== Given entries ==

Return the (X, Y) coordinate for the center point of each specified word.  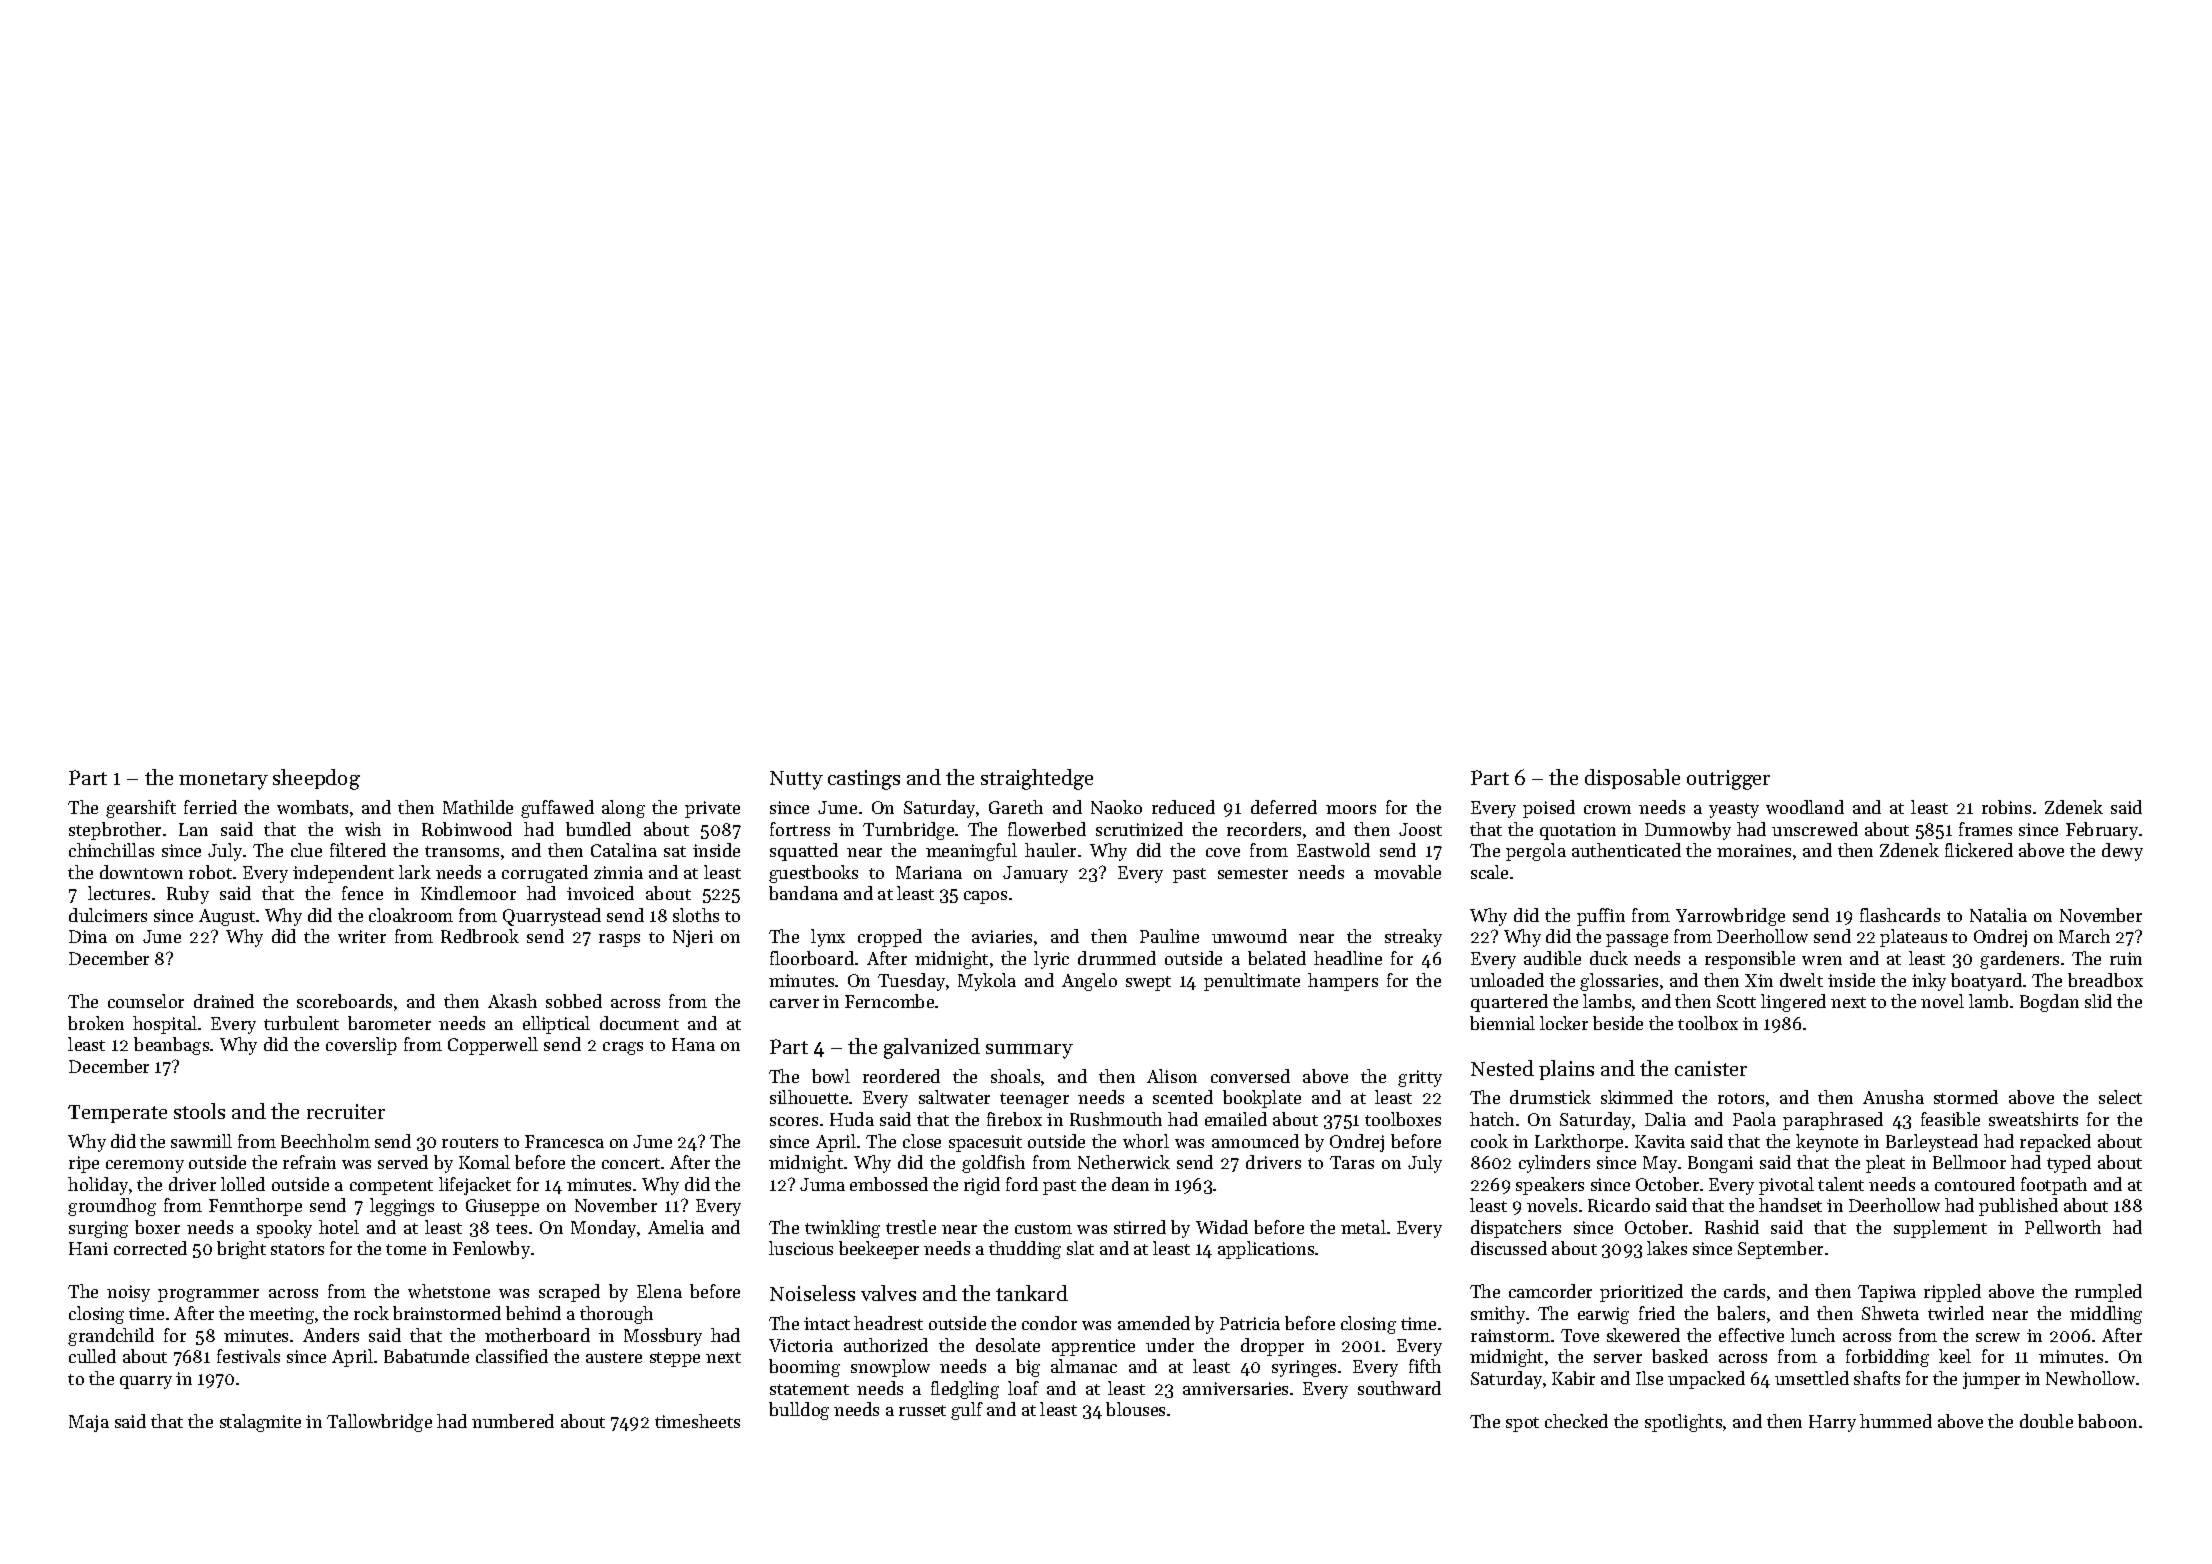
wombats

===
== Given entries ==

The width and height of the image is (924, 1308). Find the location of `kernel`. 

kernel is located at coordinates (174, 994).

===
== Given entries ==

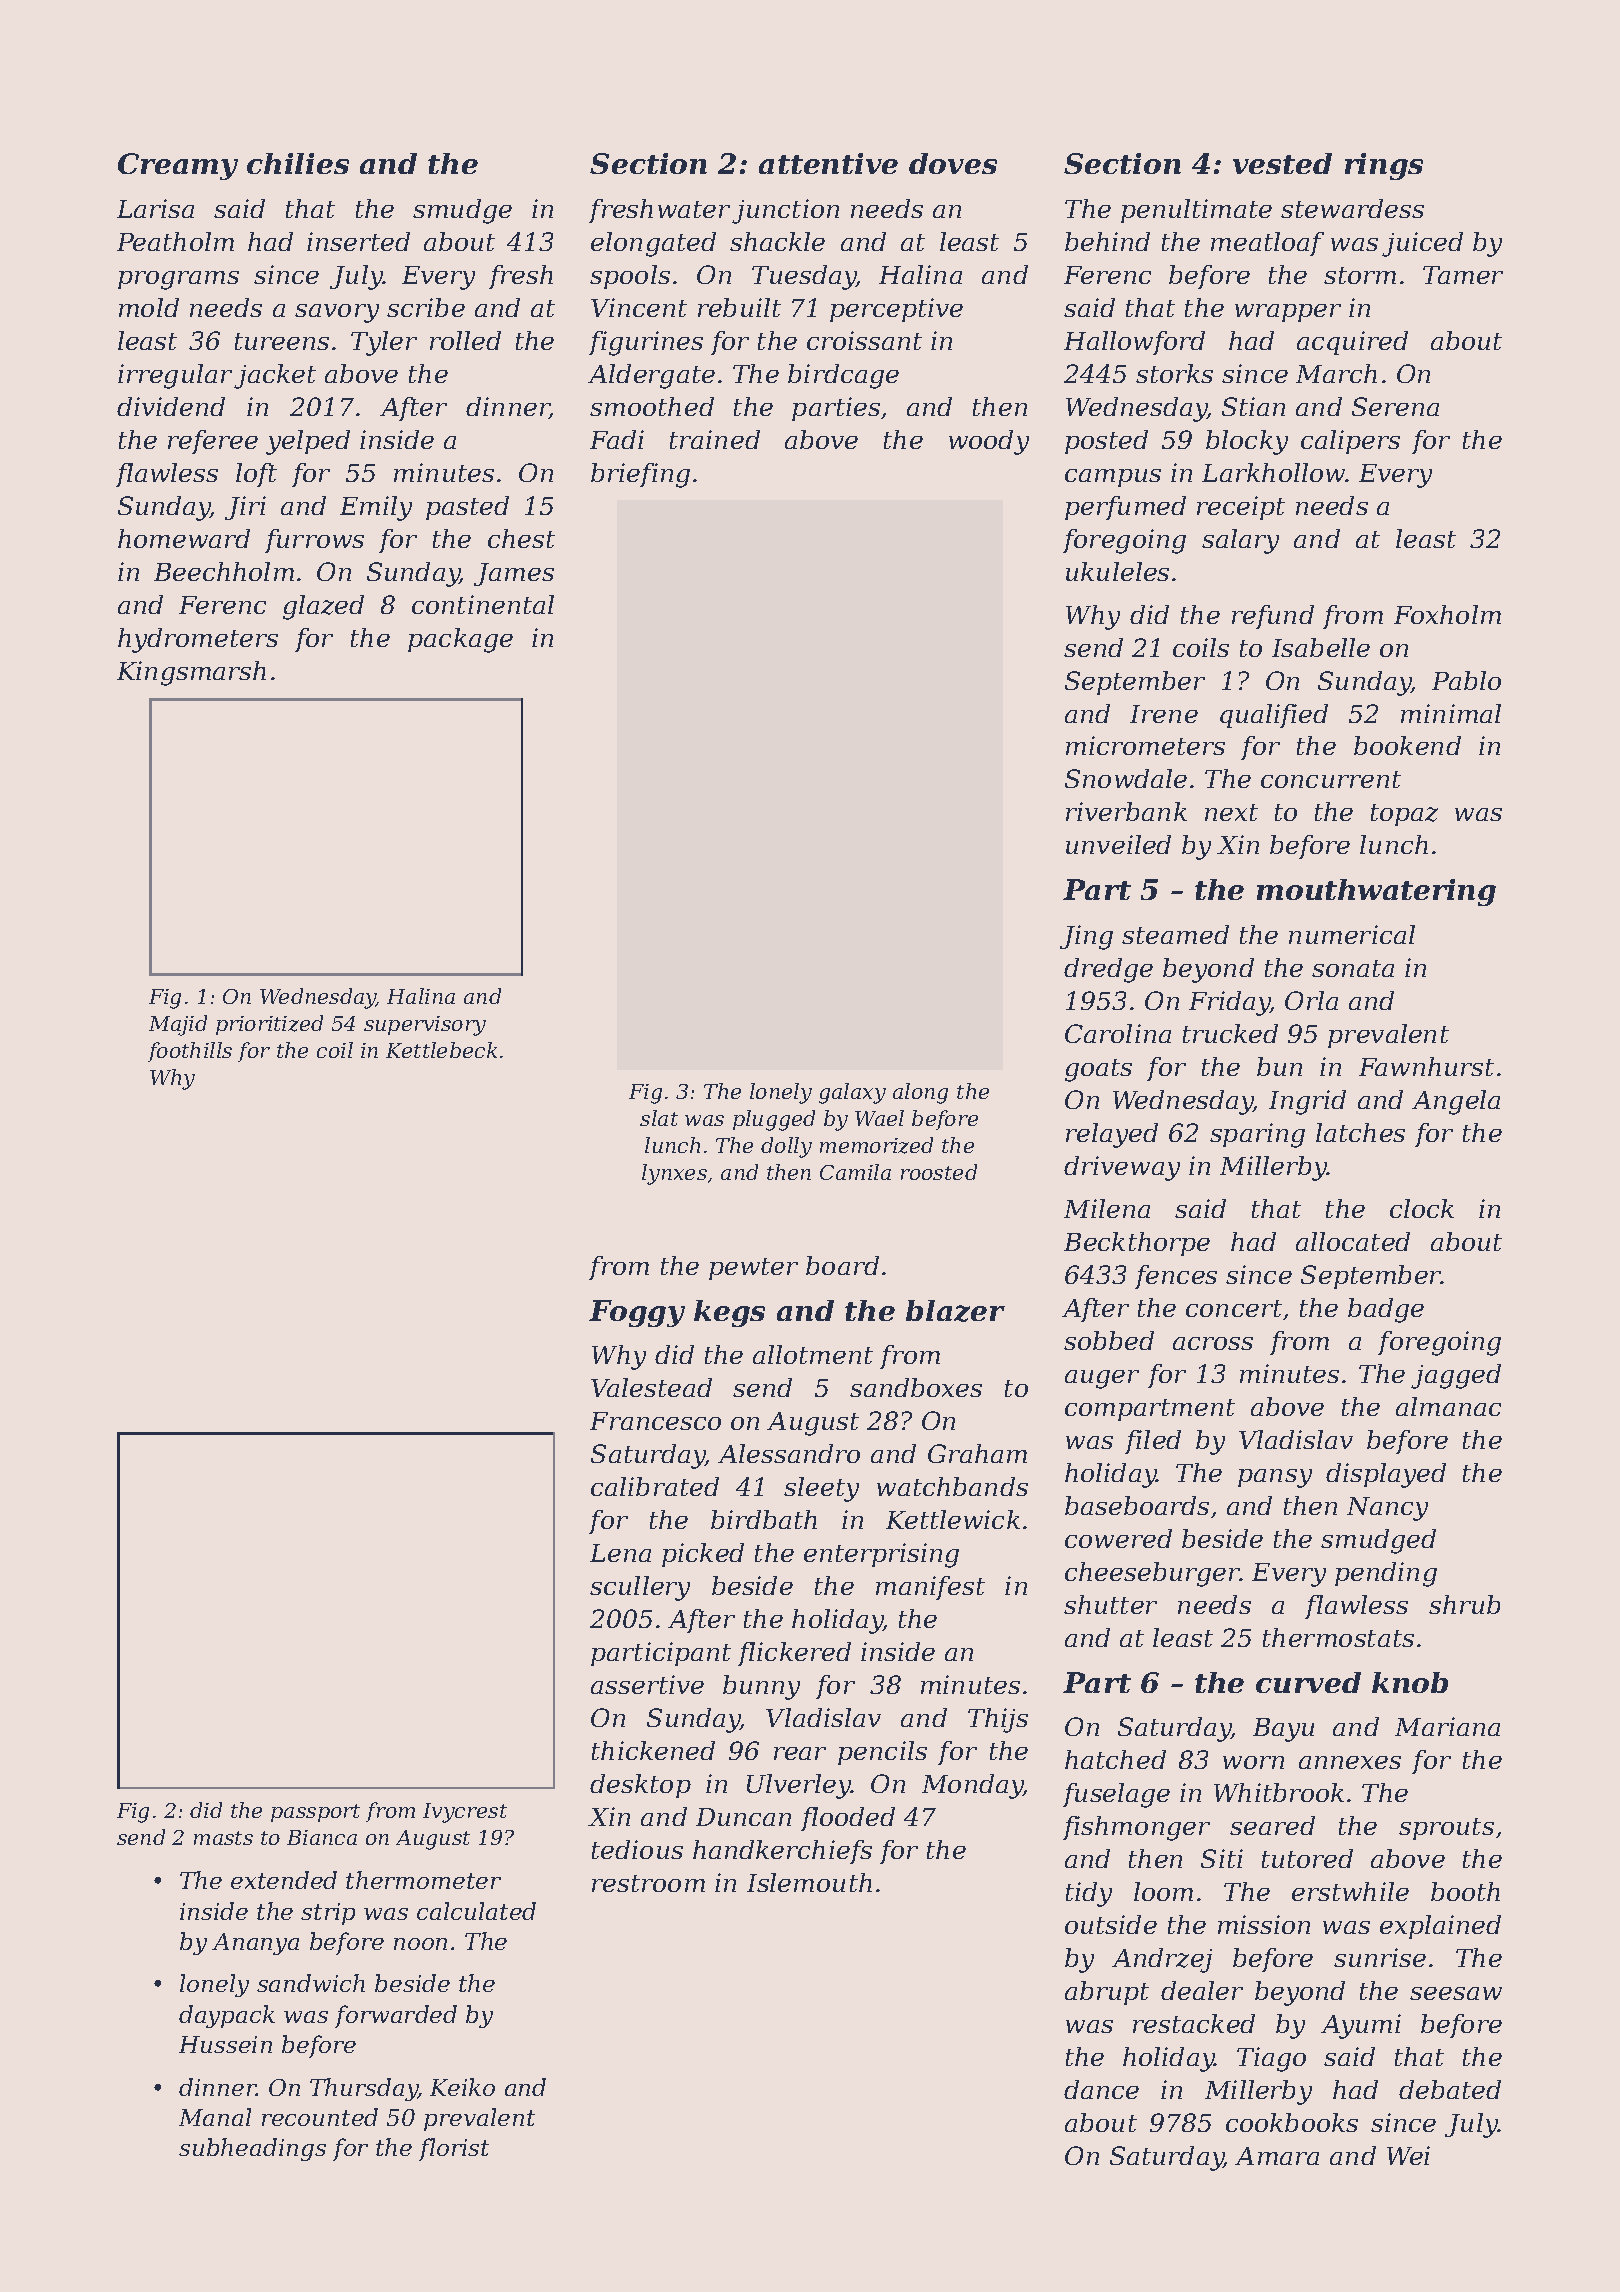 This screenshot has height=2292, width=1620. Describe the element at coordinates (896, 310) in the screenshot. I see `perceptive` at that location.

===

Problem requirements
Collect every line in the records above that contains the word "kernel", and copy each one in full. Case counts.

Response
The width and height of the image is (924, 1308). Find the location of `kernel`. 
kernel is located at coordinates (174, 994).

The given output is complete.